> **Your assignment**:
Images in the entries are to be skipped, and everything else is to be written out exactly.

> **Records for the task**:
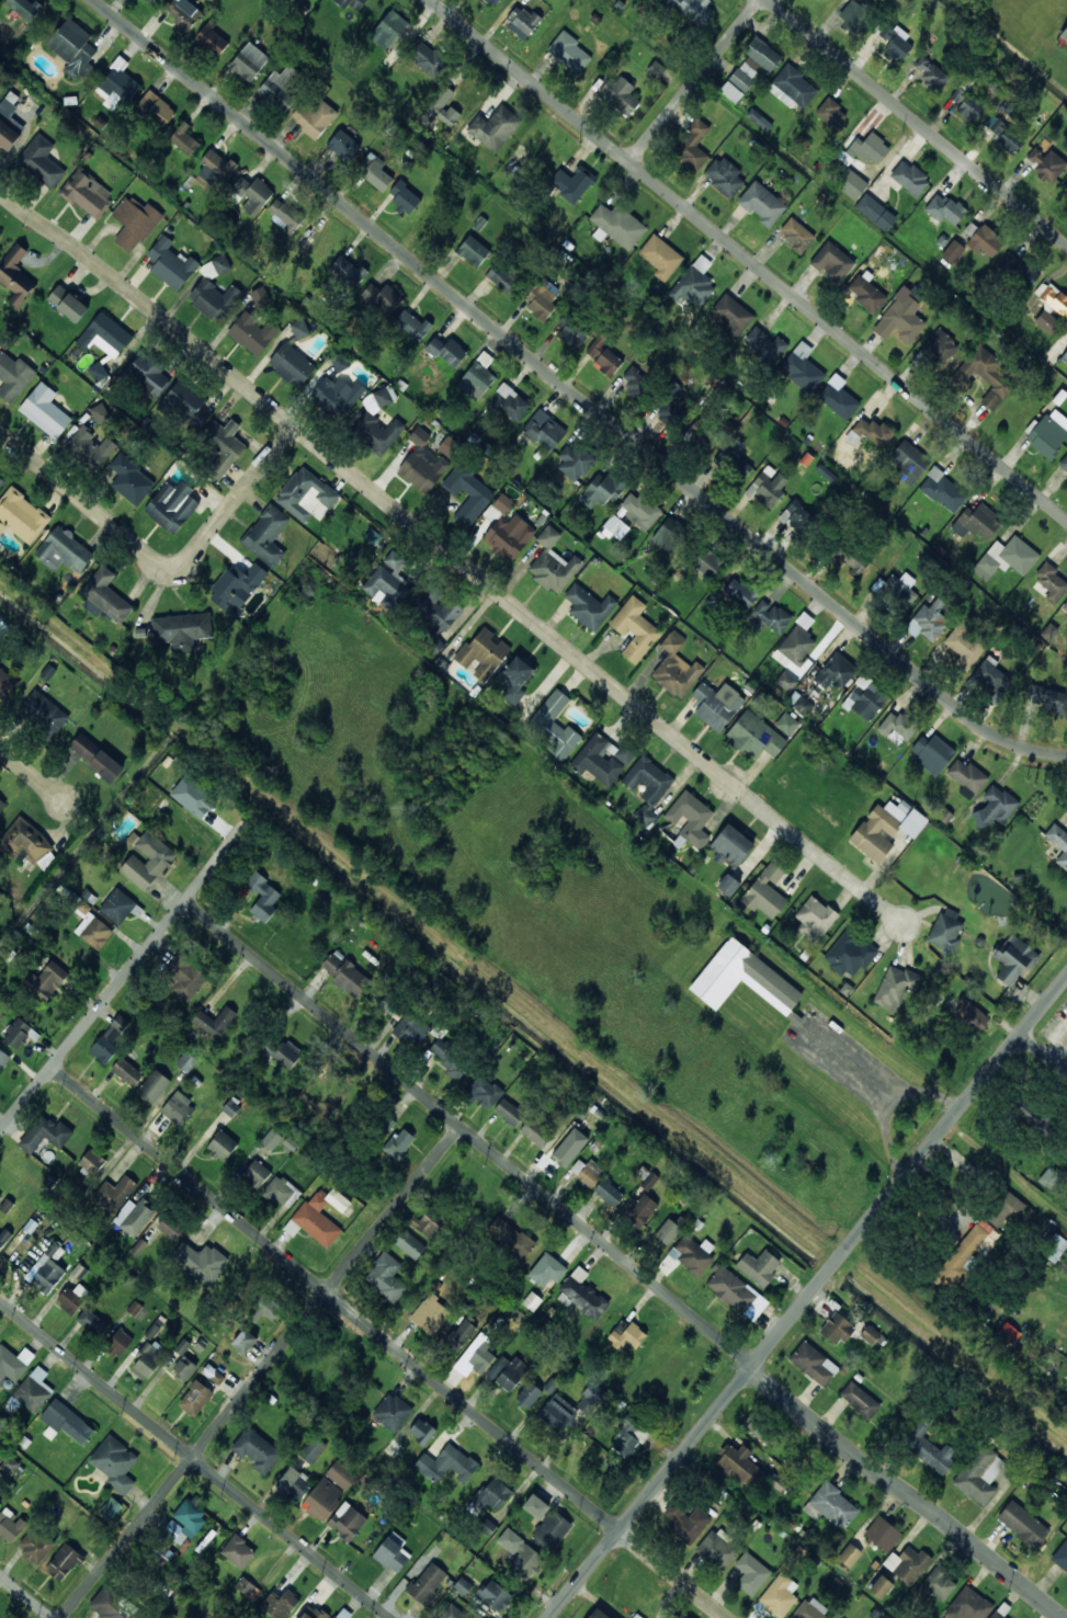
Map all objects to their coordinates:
building: (825, 0)
building: (151, 1)
building: (494, 2)
building: (351, 3)
building: (24, 8)
building: (693, 9)
building: (183, 12)
building: (856, 18)
building: (522, 21)
building: (388, 29)
building: (1064, 33)
building: (212, 40)
building: (896, 42)
building: (73, 48)
building: (570, 53)
building: (426, 58)
building: (249, 61)
building: (750, 68)
building: (656, 70)
building: (932, 74)
road: (695, 80)
building: (119, 83)
building: (281, 87)
building: (792, 88)
building: (619, 94)
building: (958, 95)
building: (156, 108)
building: (439, 109)
building: (971, 109)
building: (831, 113)
building: (314, 117)
building: (759, 120)
road: (917, 121)
building: (494, 128)
building: (1004, 135)
building: (185, 140)
building: (343, 145)
building: (694, 146)
building: (870, 148)
building: (41, 161)
building: (1046, 163)
building: (216, 168)
building: (377, 174)
building: (725, 176)
building: (910, 178)
building: (573, 183)
building: (851, 184)
building: (1066, 189)
building: (87, 192)
building: (253, 194)
building: (404, 197)
building: (759, 205)
building: (944, 209)
building: (876, 212)
building: (285, 215)
building: (135, 223)
building: (618, 226)
building: (0, 235)
building: (796, 235)
building: (985, 241)
building: (473, 251)
building: (953, 251)
building: (661, 257)
road: (749, 259)
building: (833, 262)
building: (171, 264)
building: (1018, 269)
building: (348, 271)
building: (16, 276)
building: (504, 280)
building: (694, 283)
building: (214, 291)
building: (867, 292)
building: (260, 296)
building: (1053, 297)
building: (382, 298)
building: (542, 299)
building: (68, 303)
building: (731, 315)
building: (901, 319)
building: (1047, 322)
building: (412, 325)
building: (300, 329)
building: (573, 330)
building: (105, 333)
building: (253, 333)
building: (766, 344)
building: (939, 346)
building: (596, 347)
building: (448, 351)
building: (1064, 355)
building: (339, 363)
building: (608, 363)
building: (292, 365)
building: (104, 369)
building: (802, 369)
building: (13, 376)
building: (148, 376)
building: (988, 377)
building: (636, 384)
road: (573, 391)
building: (337, 395)
building: (839, 398)
building: (510, 403)
building: (187, 406)
building: (673, 410)
building: (45, 411)
building: (99, 412)
building: (376, 423)
building: (874, 432)
building: (546, 433)
building: (1049, 434)
building: (223, 446)
building: (449, 447)
building: (91, 448)
building: (910, 462)
building: (422, 463)
building: (574, 463)
building: (1064, 463)
building: (733, 464)
building: (1066, 477)
building: (131, 480)
building: (1, 482)
building: (768, 487)
building: (603, 489)
building: (943, 491)
building: (305, 493)
building: (468, 494)
building: (172, 506)
building: (639, 510)
building: (21, 516)
building: (796, 516)
building: (977, 522)
building: (614, 525)
building: (506, 528)
building: (670, 535)
building: (267, 536)
building: (64, 551)
road: (452, 554)
building: (1006, 558)
road: (157, 559)
building: (852, 560)
building: (395, 561)
building: (708, 562)
building: (553, 564)
building: (1049, 583)
building: (237, 588)
building: (387, 588)
building: (898, 590)
building: (741, 593)
building: (105, 597)
building: (1065, 606)
building: (589, 607)
building: (772, 616)
building: (437, 617)
building: (928, 621)
building: (635, 629)
building: (181, 631)
building: (965, 644)
building: (795, 647)
building: (483, 654)
building: (676, 667)
building: (834, 669)
building: (991, 676)
building: (515, 679)
building: (787, 681)
building: (6, 684)
building: (866, 699)
building: (1049, 699)
building: (800, 703)
building: (716, 705)
building: (44, 713)
building: (787, 724)
building: (555, 725)
building: (899, 725)
building: (755, 736)
building: (932, 753)
building: (96, 758)
building: (602, 759)
road: (31, 775)
building: (967, 778)
building: (648, 787)
building: (193, 798)
building: (1, 806)
building: (995, 807)
building: (691, 818)
building: (886, 828)
building: (27, 841)
building: (1059, 843)
building: (731, 846)
building: (148, 861)
building: (728, 885)
building: (766, 891)
building: (263, 897)
building: (118, 906)
building: (815, 919)
building: (86, 920)
building: (946, 931)
building: (851, 954)
building: (1015, 959)
road: (124, 976)
building: (347, 976)
building: (185, 977)
building: (743, 979)
building: (46, 981)
building: (896, 987)
building: (391, 1003)
building: (972, 1016)
building: (215, 1022)
building: (412, 1029)
building: (109, 1039)
building: (282, 1052)
road: (1044, 1053)
building: (3, 1059)
building: (450, 1060)
building: (187, 1062)
building: (127, 1072)
building: (154, 1086)
building: (484, 1092)
building: (231, 1108)
building: (178, 1109)
building: (509, 1112)
building: (1033, 1116)
building: (386, 1124)
building: (536, 1132)
building: (46, 1134)
road: (468, 1134)
building: (271, 1139)
building: (400, 1144)
building: (222, 1146)
building: (562, 1151)
building: (92, 1162)
building: (1066, 1166)
building: (587, 1172)
building: (256, 1174)
building: (649, 1181)
building: (279, 1190)
building: (116, 1192)
building: (609, 1192)
building: (0, 1199)
building: (338, 1200)
building: (1004, 1210)
building: (641, 1211)
building: (135, 1216)
building: (317, 1220)
building: (428, 1222)
building: (170, 1228)
building: (667, 1232)
building: (4, 1237)
building: (511, 1237)
building: (409, 1244)
building: (139, 1247)
building: (1054, 1248)
building: (968, 1251)
building: (693, 1254)
building: (200, 1262)
building: (759, 1267)
building: (49, 1269)
building: (547, 1270)
building: (386, 1277)
building: (732, 1290)
building: (583, 1294)
building: (73, 1298)
road: (807, 1298)
road: (335, 1299)
building: (266, 1308)
building: (91, 1321)
building: (838, 1329)
building: (1009, 1333)
building: (869, 1334)
building: (460, 1335)
building: (628, 1337)
building: (244, 1341)
building: (119, 1343)
building: (183, 1347)
building: (812, 1356)
building: (482, 1358)
building: (149, 1359)
building: (14, 1363)
building: (184, 1368)
road: (260, 1372)
building: (508, 1372)
building: (213, 1374)
building: (34, 1390)
building: (529, 1394)
building: (196, 1398)
building: (590, 1399)
building: (860, 1400)
building: (392, 1412)
building: (558, 1413)
building: (67, 1422)
building: (759, 1430)
building: (422, 1431)
building: (625, 1438)
building: (929, 1448)
building: (257, 1450)
building: (312, 1450)
road: (196, 1458)
building: (115, 1463)
building: (739, 1464)
building: (446, 1465)
building: (9, 1466)
building: (341, 1475)
building: (980, 1475)
building: (2, 1480)
building: (293, 1483)
building: (779, 1483)
road: (905, 1493)
building: (492, 1495)
building: (323, 1499)
building: (0, 1504)
building: (536, 1506)
building: (832, 1506)
building: (111, 1509)
building: (347, 1521)
building: (185, 1522)
building: (687, 1523)
building: (1022, 1524)
building: (10, 1526)
building: (552, 1531)
building: (883, 1534)
building: (35, 1545)
building: (717, 1548)
building: (163, 1551)
building: (238, 1551)
building: (393, 1552)
building: (520, 1554)
building: (850, 1555)
building: (1060, 1558)
building: (64, 1563)
building: (908, 1565)
road: (672, 1574)
building: (751, 1574)
building: (427, 1583)
building: (939, 1584)
building: (881, 1587)
building: (247, 1589)
road: (27, 1595)
building: (494, 1595)
building: (779, 1596)
building: (279, 1604)
building: (968, 1605)
building: (112, 1606)
building: (811, 1609)
building: (1001, 1611)
building: (313, 1613)
building: (452, 1613)
building: (343, 1614)
building: (597, 1614)
building: (682, 1616)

> **Response to this task**:
Map all objects to their coordinates:
building: (825, 0)
building: (151, 1)
building: (494, 2)
building: (351, 3)
building: (24, 8)
building: (693, 9)
building: (183, 12)
building: (856, 18)
building: (522, 21)
building: (388, 29)
building: (1064, 33)
building: (212, 40)
building: (896, 42)
building: (73, 48)
building: (570, 53)
building: (426, 58)
building: (249, 61)
building: (750, 68)
building: (656, 70)
building: (932, 74)
road: (695, 80)
building: (119, 83)
building: (281, 87)
building: (792, 88)
building: (619, 94)
building: (958, 95)
building: (156, 108)
building: (439, 109)
building: (971, 109)
building: (831, 113)
building: (314, 117)
building: (759, 120)
road: (917, 121)
building: (494, 128)
building: (1004, 135)
building: (185, 140)
building: (343, 145)
building: (694, 146)
building: (870, 148)
building: (41, 161)
building: (1046, 163)
building: (216, 168)
building: (377, 174)
building: (725, 176)
building: (910, 178)
building: (573, 183)
building: (851, 184)
building: (1066, 189)
building: (87, 192)
building: (253, 194)
building: (404, 197)
building: (759, 205)
building: (944, 209)
building: (876, 212)
building: (285, 215)
building: (135, 223)
building: (618, 226)
building: (0, 235)
building: (796, 235)
building: (985, 241)
building: (473, 251)
building: (953, 251)
building: (661, 257)
road: (749, 259)
building: (833, 262)
building: (171, 264)
building: (1018, 269)
building: (348, 271)
building: (16, 276)
building: (504, 280)
building: (694, 283)
building: (214, 291)
building: (867, 292)
building: (260, 296)
building: (1053, 297)
building: (382, 298)
building: (542, 299)
building: (68, 303)
building: (731, 315)
building: (901, 319)
building: (1047, 322)
building: (412, 325)
building: (300, 329)
building: (573, 330)
building: (105, 333)
building: (253, 333)
building: (766, 344)
building: (939, 346)
building: (596, 347)
building: (448, 351)
building: (1064, 355)
building: (339, 363)
building: (608, 363)
building: (292, 365)
building: (104, 369)
building: (802, 369)
building: (13, 376)
building: (148, 376)
building: (988, 377)
building: (636, 384)
road: (573, 391)
building: (337, 395)
building: (839, 398)
building: (510, 403)
building: (187, 406)
building: (673, 410)
building: (45, 411)
building: (99, 412)
building: (376, 423)
building: (874, 432)
building: (546, 433)
building: (1049, 434)
building: (223, 446)
building: (449, 447)
building: (91, 448)
building: (910, 462)
building: (422, 463)
building: (574, 463)
building: (1064, 463)
building: (733, 464)
building: (1066, 477)
building: (131, 480)
building: (1, 482)
building: (768, 487)
building: (603, 489)
building: (943, 491)
building: (305, 493)
building: (468, 494)
building: (172, 506)
building: (639, 510)
building: (21, 516)
building: (796, 516)
building: (977, 522)
building: (614, 525)
building: (506, 528)
building: (670, 535)
building: (267, 536)
building: (64, 551)
road: (452, 554)
building: (1006, 558)
road: (157, 559)
building: (852, 560)
building: (395, 561)
building: (708, 562)
building: (553, 564)
building: (1049, 583)
building: (237, 588)
building: (387, 588)
building: (898, 590)
building: (741, 593)
building: (105, 597)
building: (1065, 606)
building: (589, 607)
building: (772, 616)
building: (437, 617)
building: (928, 621)
building: (635, 629)
building: (181, 631)
building: (965, 644)
building: (795, 647)
building: (483, 654)
building: (676, 667)
building: (834, 669)
building: (991, 676)
building: (515, 679)
building: (787, 681)
building: (6, 684)
building: (866, 699)
building: (1049, 699)
building: (800, 703)
building: (716, 705)
building: (44, 713)
building: (787, 724)
building: (555, 725)
building: (899, 725)
building: (755, 736)
building: (932, 753)
building: (96, 758)
building: (602, 759)
road: (31, 775)
building: (967, 778)
building: (648, 787)
building: (193, 798)
building: (1, 806)
building: (995, 807)
building: (691, 818)
building: (886, 828)
building: (27, 841)
building: (1059, 843)
building: (731, 846)
building: (148, 861)
building: (728, 885)
building: (766, 891)
building: (263, 897)
building: (118, 906)
building: (815, 919)
building: (86, 920)
building: (946, 931)
building: (851, 954)
building: (1015, 959)
road: (124, 976)
building: (347, 976)
building: (185, 977)
building: (743, 979)
building: (46, 981)
building: (896, 987)
building: (391, 1003)
building: (972, 1016)
building: (215, 1022)
building: (412, 1029)
building: (109, 1039)
building: (282, 1052)
road: (1044, 1053)
building: (3, 1059)
building: (450, 1060)
building: (187, 1062)
building: (127, 1072)
building: (154, 1086)
building: (484, 1092)
building: (231, 1108)
building: (178, 1109)
building: (509, 1112)
building: (1033, 1116)
building: (386, 1124)
building: (536, 1132)
building: (46, 1134)
road: (468, 1134)
building: (271, 1139)
building: (400, 1144)
building: (222, 1146)
building: (562, 1151)
building: (92, 1162)
building: (1066, 1166)
building: (587, 1172)
building: (256, 1174)
building: (649, 1181)
building: (279, 1190)
building: (116, 1192)
building: (609, 1192)
building: (0, 1199)
building: (338, 1200)
building: (1004, 1210)
building: (641, 1211)
building: (135, 1216)
building: (317, 1220)
building: (428, 1222)
building: (170, 1228)
building: (667, 1232)
building: (4, 1237)
building: (511, 1237)
building: (409, 1244)
building: (139, 1247)
building: (1054, 1248)
building: (968, 1251)
building: (693, 1254)
building: (200, 1262)
building: (759, 1267)
building: (49, 1269)
building: (547, 1270)
building: (386, 1277)
building: (732, 1290)
building: (583, 1294)
building: (73, 1298)
road: (807, 1298)
road: (335, 1299)
building: (266, 1308)
building: (91, 1321)
building: (838, 1329)
building: (1009, 1333)
building: (869, 1334)
building: (460, 1335)
building: (628, 1337)
building: (244, 1341)
building: (119, 1343)
building: (183, 1347)
building: (812, 1356)
building: (482, 1358)
building: (149, 1359)
building: (14, 1363)
building: (184, 1368)
road: (260, 1372)
building: (508, 1372)
building: (213, 1374)
building: (34, 1390)
building: (529, 1394)
building: (196, 1398)
building: (590, 1399)
building: (860, 1400)
building: (392, 1412)
building: (558, 1413)
building: (67, 1422)
building: (759, 1430)
building: (422, 1431)
building: (625, 1438)
building: (929, 1448)
building: (257, 1450)
building: (312, 1450)
road: (196, 1458)
building: (115, 1463)
building: (739, 1464)
building: (446, 1465)
building: (9, 1466)
building: (341, 1475)
building: (980, 1475)
building: (2, 1480)
building: (293, 1483)
building: (779, 1483)
road: (905, 1493)
building: (492, 1495)
building: (323, 1499)
building: (0, 1504)
building: (536, 1506)
building: (832, 1506)
building: (111, 1509)
building: (347, 1521)
building: (185, 1522)
building: (687, 1523)
building: (1022, 1524)
building: (10, 1526)
building: (552, 1531)
building: (883, 1534)
building: (35, 1545)
building: (717, 1548)
building: (163, 1551)
building: (238, 1551)
building: (393, 1552)
building: (520, 1554)
building: (850, 1555)
building: (1060, 1558)
building: (64, 1563)
building: (908, 1565)
road: (672, 1574)
building: (751, 1574)
building: (427, 1583)
building: (939, 1584)
building: (881, 1587)
building: (247, 1589)
road: (27, 1595)
building: (494, 1595)
building: (779, 1596)
building: (279, 1604)
building: (968, 1605)
building: (112, 1606)
building: (811, 1609)
building: (1001, 1611)
building: (313, 1613)
building: (452, 1613)
building: (343, 1614)
building: (597, 1614)
building: (682, 1616)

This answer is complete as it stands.